Version comparison data
* * *

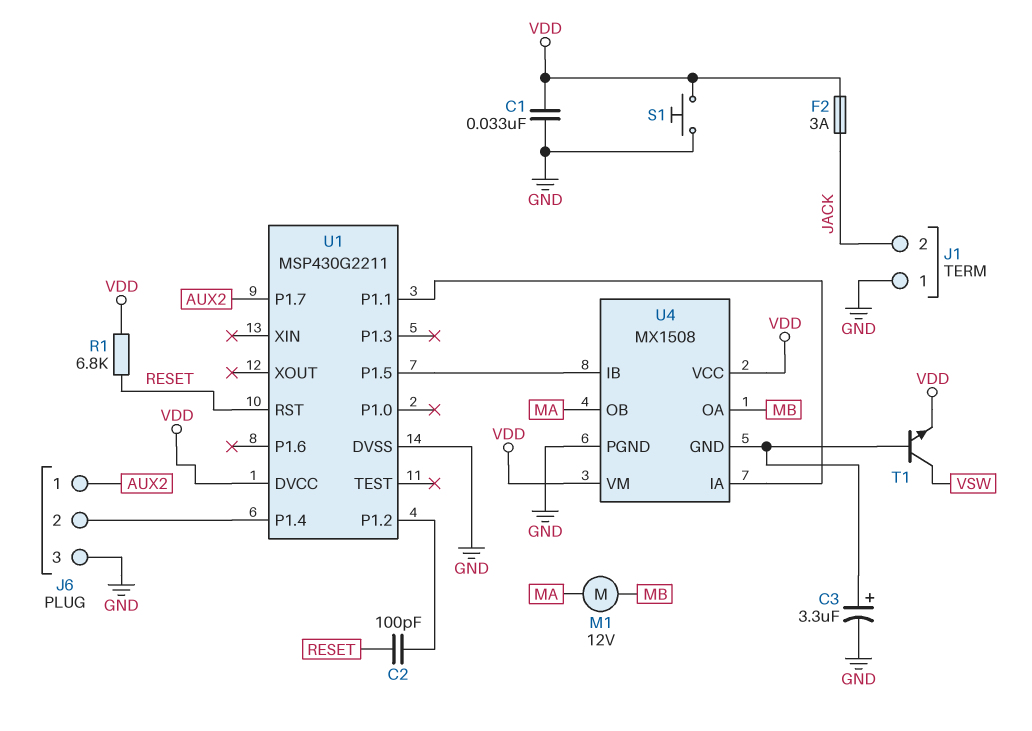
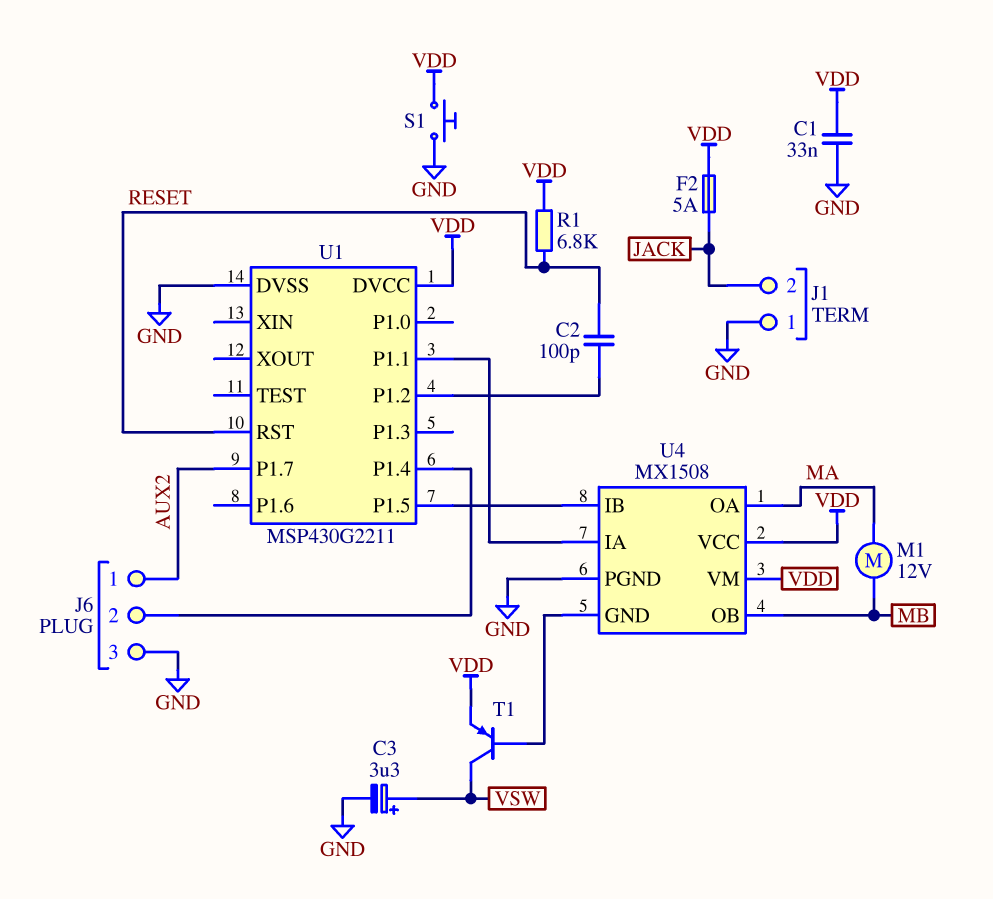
C3: 3.3uF (plus U4/GND, minus GND) -> 3.3uF (plus VSW, minus GND)
F2: 3A (JACK, VDD) -> 5A (JACK, VDD)
T1: NPN (B U4/GND, C VSW, E VDD) -> PNP (B U4/GND, C VSW, E VDD)
U4 pin OA: MB -> MA
U4 pin OB: MA -> MB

* * *

Leaving out any images, restate every record word for word.

**EXERCISE ANSWER**
C3: 3.3uF (plus U4/GND, minus GND) -> 3.3uF (plus VSW, minus GND)
F2: 3A (JACK, VDD) -> 5A (JACK, VDD)
T1: NPN (B U4/GND, C VSW, E VDD) -> PNP (B U4/GND, C VSW, E VDD)
U4 pin OA: MB -> MA
U4 pin OB: MA -> MB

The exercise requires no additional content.